What you need to do: Your answer should be the exact lines of the data below from the one containing "(398, 289) = (656, 334): brown" through the one containing "(172, 292) = (347, 521): green camera -> none"; please include nothing else.

Data extract:
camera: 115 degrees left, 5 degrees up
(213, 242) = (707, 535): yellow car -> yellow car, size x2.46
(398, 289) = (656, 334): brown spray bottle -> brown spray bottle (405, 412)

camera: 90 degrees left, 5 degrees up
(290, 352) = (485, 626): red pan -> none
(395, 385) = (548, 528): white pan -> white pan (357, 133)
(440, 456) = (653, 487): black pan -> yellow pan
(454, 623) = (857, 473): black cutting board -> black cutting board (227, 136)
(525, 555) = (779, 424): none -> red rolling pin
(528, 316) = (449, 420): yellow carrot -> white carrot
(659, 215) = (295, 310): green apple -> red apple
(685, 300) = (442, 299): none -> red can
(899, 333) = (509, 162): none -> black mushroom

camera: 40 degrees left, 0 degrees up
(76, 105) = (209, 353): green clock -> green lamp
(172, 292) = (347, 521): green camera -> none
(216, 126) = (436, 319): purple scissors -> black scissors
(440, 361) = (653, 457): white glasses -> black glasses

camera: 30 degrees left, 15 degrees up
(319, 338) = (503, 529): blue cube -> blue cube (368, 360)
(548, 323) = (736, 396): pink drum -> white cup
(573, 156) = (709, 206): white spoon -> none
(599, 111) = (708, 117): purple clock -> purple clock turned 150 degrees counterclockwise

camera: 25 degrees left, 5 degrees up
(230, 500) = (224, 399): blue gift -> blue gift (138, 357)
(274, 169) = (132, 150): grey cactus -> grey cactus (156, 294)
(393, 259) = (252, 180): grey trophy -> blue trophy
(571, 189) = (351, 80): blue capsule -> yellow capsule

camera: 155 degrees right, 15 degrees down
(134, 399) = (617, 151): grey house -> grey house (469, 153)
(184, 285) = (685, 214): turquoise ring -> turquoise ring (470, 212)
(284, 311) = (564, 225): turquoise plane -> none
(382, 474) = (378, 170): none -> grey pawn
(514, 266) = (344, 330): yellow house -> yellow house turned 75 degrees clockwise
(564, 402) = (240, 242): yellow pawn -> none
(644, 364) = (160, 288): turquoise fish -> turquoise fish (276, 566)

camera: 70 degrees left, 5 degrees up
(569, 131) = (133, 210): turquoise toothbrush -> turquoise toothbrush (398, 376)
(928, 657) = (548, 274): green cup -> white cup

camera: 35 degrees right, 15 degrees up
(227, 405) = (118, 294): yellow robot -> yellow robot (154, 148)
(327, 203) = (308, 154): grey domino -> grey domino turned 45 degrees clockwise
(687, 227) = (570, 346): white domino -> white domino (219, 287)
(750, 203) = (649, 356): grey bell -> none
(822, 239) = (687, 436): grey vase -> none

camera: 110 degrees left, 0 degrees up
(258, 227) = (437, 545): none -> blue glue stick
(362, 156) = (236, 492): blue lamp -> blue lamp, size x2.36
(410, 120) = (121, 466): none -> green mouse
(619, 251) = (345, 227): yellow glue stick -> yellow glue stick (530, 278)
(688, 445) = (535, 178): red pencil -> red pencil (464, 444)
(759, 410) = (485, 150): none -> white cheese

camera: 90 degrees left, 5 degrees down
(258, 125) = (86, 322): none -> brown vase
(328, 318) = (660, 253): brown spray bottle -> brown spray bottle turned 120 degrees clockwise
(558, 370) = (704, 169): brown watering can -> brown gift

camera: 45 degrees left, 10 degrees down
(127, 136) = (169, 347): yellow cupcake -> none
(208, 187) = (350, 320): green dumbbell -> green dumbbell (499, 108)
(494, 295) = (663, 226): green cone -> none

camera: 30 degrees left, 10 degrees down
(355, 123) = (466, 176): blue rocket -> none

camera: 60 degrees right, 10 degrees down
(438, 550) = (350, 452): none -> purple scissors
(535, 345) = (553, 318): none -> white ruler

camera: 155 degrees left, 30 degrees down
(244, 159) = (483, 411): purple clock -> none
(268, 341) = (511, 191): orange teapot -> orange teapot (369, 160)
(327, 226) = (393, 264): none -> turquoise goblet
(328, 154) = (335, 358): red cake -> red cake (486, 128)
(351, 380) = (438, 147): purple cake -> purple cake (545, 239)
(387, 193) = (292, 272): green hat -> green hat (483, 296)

Task result:
(398, 289) = (656, 334): brown spray bottle -> brown spray bottle (405, 412)

camera: 90 degrees left, 5 degrees up
(290, 352) = (485, 626): red pan -> none
(395, 385) = (548, 528): white pan -> white pan (357, 133)
(440, 456) = (653, 487): black pan -> yellow pan
(454, 623) = (857, 473): black cutting board -> black cutting board (227, 136)
(525, 555) = (779, 424): none -> red rolling pin
(528, 316) = (449, 420): yellow carrot -> white carrot
(659, 215) = (295, 310): green apple -> red apple
(685, 300) = (442, 299): none -> red can
(899, 333) = (509, 162): none -> black mushroom

camera: 40 degrees left, 0 degrees up
(76, 105) = (209, 353): green clock -> green lamp
(172, 292) = (347, 521): green camera -> none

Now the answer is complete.